• [WHAT THIS TASK INVOLVES]
Copy the records below line for line, keeping every word, number, and mark unchanged.

• [DATA SUPPLIED]
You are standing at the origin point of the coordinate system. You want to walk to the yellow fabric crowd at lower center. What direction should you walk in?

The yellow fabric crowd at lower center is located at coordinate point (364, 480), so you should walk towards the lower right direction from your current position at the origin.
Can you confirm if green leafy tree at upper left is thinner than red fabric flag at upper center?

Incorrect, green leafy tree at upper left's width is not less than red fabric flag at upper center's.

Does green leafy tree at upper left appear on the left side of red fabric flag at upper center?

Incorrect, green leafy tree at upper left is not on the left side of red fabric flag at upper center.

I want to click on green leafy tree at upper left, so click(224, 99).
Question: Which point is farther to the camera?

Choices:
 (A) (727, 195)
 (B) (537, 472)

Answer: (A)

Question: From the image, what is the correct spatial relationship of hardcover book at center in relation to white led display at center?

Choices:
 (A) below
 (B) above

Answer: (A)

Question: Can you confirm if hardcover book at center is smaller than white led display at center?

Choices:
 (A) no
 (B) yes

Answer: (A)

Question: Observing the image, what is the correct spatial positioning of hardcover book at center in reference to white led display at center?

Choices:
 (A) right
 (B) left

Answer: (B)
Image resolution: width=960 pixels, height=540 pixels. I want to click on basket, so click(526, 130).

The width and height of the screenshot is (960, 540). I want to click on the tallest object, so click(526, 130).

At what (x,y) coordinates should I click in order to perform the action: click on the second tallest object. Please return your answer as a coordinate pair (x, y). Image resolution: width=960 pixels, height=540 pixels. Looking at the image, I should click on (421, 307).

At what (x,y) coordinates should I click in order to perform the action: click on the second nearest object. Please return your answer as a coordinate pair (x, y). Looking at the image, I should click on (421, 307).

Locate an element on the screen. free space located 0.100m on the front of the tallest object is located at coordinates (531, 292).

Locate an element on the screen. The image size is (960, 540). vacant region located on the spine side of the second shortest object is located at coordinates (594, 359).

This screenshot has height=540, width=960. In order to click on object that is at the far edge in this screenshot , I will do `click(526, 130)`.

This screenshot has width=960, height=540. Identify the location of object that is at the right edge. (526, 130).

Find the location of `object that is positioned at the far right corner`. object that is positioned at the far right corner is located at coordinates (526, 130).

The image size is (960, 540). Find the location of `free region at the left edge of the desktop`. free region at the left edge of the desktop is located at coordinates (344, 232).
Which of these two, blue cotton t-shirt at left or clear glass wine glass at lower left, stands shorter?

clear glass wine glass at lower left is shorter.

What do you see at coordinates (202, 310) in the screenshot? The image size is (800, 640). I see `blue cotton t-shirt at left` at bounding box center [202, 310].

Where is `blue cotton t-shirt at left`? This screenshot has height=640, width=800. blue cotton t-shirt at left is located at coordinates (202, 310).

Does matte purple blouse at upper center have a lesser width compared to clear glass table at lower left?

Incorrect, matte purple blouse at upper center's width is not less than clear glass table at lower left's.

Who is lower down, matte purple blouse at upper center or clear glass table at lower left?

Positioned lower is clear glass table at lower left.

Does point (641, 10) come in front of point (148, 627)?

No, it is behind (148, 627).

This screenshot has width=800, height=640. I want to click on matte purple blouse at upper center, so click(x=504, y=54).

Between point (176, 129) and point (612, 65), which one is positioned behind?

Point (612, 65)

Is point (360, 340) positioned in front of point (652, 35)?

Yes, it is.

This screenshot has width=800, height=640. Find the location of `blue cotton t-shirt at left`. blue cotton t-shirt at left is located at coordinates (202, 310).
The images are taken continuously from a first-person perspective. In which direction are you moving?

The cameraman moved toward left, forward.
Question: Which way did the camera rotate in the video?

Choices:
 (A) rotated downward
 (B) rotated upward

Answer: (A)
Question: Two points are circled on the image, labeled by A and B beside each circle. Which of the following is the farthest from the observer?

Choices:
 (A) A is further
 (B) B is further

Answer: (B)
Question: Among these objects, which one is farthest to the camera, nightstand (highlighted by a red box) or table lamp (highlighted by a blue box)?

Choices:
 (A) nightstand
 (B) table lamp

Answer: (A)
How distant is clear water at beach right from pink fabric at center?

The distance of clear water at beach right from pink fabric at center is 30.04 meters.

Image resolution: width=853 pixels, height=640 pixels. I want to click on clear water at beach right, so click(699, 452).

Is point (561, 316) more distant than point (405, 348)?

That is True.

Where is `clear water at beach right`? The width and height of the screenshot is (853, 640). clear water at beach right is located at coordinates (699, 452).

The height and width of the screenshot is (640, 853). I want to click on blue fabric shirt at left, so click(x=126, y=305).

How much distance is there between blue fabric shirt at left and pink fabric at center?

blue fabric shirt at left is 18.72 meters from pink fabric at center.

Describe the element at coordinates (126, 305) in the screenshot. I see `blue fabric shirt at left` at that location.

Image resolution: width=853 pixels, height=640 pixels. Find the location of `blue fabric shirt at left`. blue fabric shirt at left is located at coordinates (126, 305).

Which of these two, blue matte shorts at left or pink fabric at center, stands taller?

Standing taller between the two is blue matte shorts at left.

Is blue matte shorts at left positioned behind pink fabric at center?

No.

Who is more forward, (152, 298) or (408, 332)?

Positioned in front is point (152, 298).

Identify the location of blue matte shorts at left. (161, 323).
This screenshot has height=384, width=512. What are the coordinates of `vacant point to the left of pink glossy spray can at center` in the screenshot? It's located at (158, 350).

• [TASK RESULT]
You are standing at the origin point of the coordinate system. You want to walk to the yellow fabric crowd at lower center. What direction should you walk in?

The yellow fabric crowd at lower center is located at coordinate point (364, 480), so you should walk towards the lower right direction from your current position at the origin.
Can you confirm if green leafy tree at upper left is thinner than red fabric flag at upper center?

Incorrect, green leafy tree at upper left's width is not less than red fabric flag at upper center's.

Does green leafy tree at upper left appear on the left side of red fabric flag at upper center?

Incorrect, green leafy tree at upper left is not on the left side of red fabric flag at upper center.

I want to click on green leafy tree at upper left, so click(224, 99).
Question: Which point is farther to the camera?

Choices:
 (A) (727, 195)
 (B) (537, 472)

Answer: (A)

Question: From the image, what is the correct spatial relationship of hardcover book at center in relation to white led display at center?

Choices:
 (A) below
 (B) above

Answer: (A)

Question: Can you confirm if hardcover book at center is smaller than white led display at center?

Choices:
 (A) no
 (B) yes

Answer: (A)

Question: Observing the image, what is the correct spatial positioning of hardcover book at center in reference to white led display at center?

Choices:
 (A) right
 (B) left

Answer: (B)
Image resolution: width=960 pixels, height=540 pixels. I want to click on basket, so click(526, 130).

The width and height of the screenshot is (960, 540). I want to click on the tallest object, so click(526, 130).

At what (x,y) coordinates should I click in order to perform the action: click on the second tallest object. Please return your answer as a coordinate pair (x, y). Image resolution: width=960 pixels, height=540 pixels. Looking at the image, I should click on (421, 307).

At what (x,y) coordinates should I click in order to perform the action: click on the second nearest object. Please return your answer as a coordinate pair (x, y). Looking at the image, I should click on (421, 307).

Locate an element on the screen. free space located 0.100m on the front of the tallest object is located at coordinates (531, 292).

Locate an element on the screen. The image size is (960, 540). vacant region located on the spine side of the second shortest object is located at coordinates (594, 359).

This screenshot has height=540, width=960. In order to click on object that is at the far edge in this screenshot , I will do `click(526, 130)`.

This screenshot has width=960, height=540. Identify the location of object that is at the right edge. (526, 130).

Find the location of `object that is positioned at the far right corner`. object that is positioned at the far right corner is located at coordinates (526, 130).

The image size is (960, 540). Find the location of `free region at the left edge of the desktop`. free region at the left edge of the desktop is located at coordinates (344, 232).
Which of these two, blue cotton t-shirt at left or clear glass wine glass at lower left, stands shorter?

clear glass wine glass at lower left is shorter.

What do you see at coordinates (202, 310) in the screenshot? The image size is (800, 640). I see `blue cotton t-shirt at left` at bounding box center [202, 310].

Where is `blue cotton t-shirt at left`? This screenshot has height=640, width=800. blue cotton t-shirt at left is located at coordinates (202, 310).

Does matte purple blouse at upper center have a lesser width compared to clear glass table at lower left?

Incorrect, matte purple blouse at upper center's width is not less than clear glass table at lower left's.

Who is lower down, matte purple blouse at upper center or clear glass table at lower left?

Positioned lower is clear glass table at lower left.

Does point (641, 10) come in front of point (148, 627)?

No, it is behind (148, 627).

This screenshot has width=800, height=640. I want to click on matte purple blouse at upper center, so click(x=504, y=54).

Between point (176, 129) and point (612, 65), which one is positioned behind?

Point (612, 65)

Is point (360, 340) positioned in front of point (652, 35)?

Yes, it is.

This screenshot has width=800, height=640. Find the location of `blue cotton t-shirt at left`. blue cotton t-shirt at left is located at coordinates (202, 310).
The images are taken continuously from a first-person perspective. In which direction are you moving?

The cameraman moved toward left, forward.
Question: Which way did the camera rotate in the video?

Choices:
 (A) rotated downward
 (B) rotated upward

Answer: (A)
Question: Two points are circled on the image, labeled by A and B beside each circle. Which of the following is the farthest from the observer?

Choices:
 (A) A is further
 (B) B is further

Answer: (B)
Question: Among these objects, which one is farthest to the camera, nightstand (highlighted by a red box) or table lamp (highlighted by a blue box)?

Choices:
 (A) nightstand
 (B) table lamp

Answer: (A)
How distant is clear water at beach right from pink fabric at center?

The distance of clear water at beach right from pink fabric at center is 30.04 meters.

Image resolution: width=853 pixels, height=640 pixels. I want to click on clear water at beach right, so click(699, 452).

Is point (561, 316) more distant than point (405, 348)?

That is True.

Where is `clear water at beach right`? The width and height of the screenshot is (853, 640). clear water at beach right is located at coordinates (699, 452).

The height and width of the screenshot is (640, 853). I want to click on blue fabric shirt at left, so click(x=126, y=305).

How much distance is there between blue fabric shirt at left and pink fabric at center?

blue fabric shirt at left is 18.72 meters from pink fabric at center.

Describe the element at coordinates (126, 305) in the screenshot. I see `blue fabric shirt at left` at that location.

Image resolution: width=853 pixels, height=640 pixels. Find the location of `blue fabric shirt at left`. blue fabric shirt at left is located at coordinates (126, 305).

Which of these two, blue matte shorts at left or pink fabric at center, stands taller?

Standing taller between the two is blue matte shorts at left.

Is blue matte shorts at left positioned behind pink fabric at center?

No.

Who is more forward, (152, 298) or (408, 332)?

Positioned in front is point (152, 298).

Identify the location of blue matte shorts at left. (161, 323).
This screenshot has height=384, width=512. What are the coordinates of `vacant point to the left of pink glossy spray can at center` in the screenshot? It's located at (158, 350).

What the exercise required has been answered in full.